[CHALLENGE]: Print every line of the records below word for word, but leave out the pictures.

━━━ SUPPLIED ENTRIES ━━━

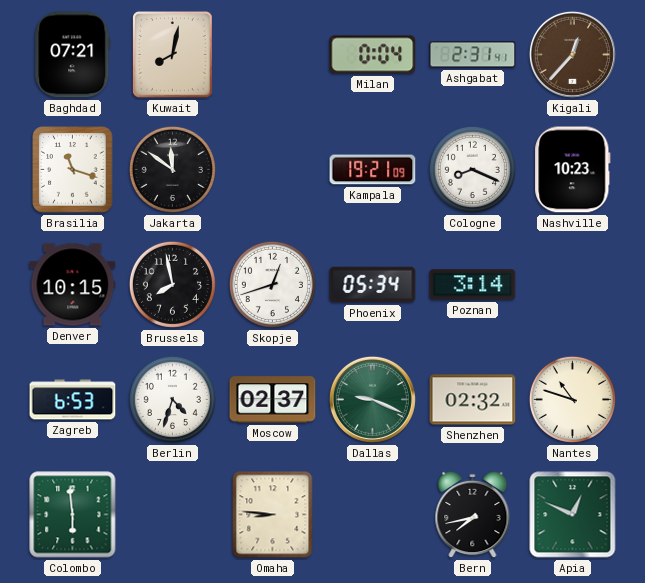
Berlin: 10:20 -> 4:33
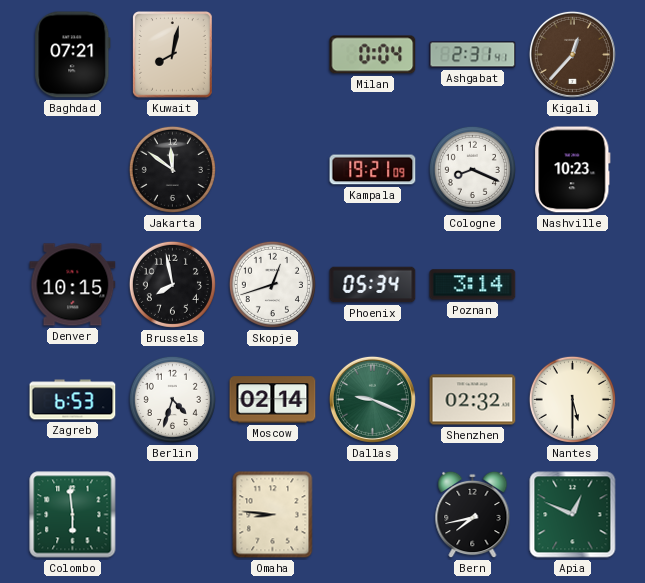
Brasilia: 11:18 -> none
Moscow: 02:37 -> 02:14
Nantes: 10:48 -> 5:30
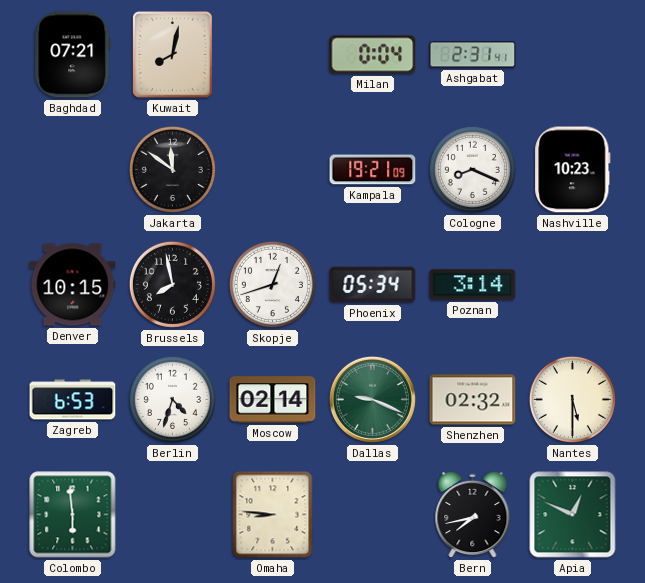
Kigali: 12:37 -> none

━━━

[WRITTEN SOLUTION]:
Berlin: 10:20 -> 4:33
Brasilia: 11:18 -> none
Moscow: 02:37 -> 02:14
Nantes: 10:48 -> 5:30
Kigali: 12:37 -> none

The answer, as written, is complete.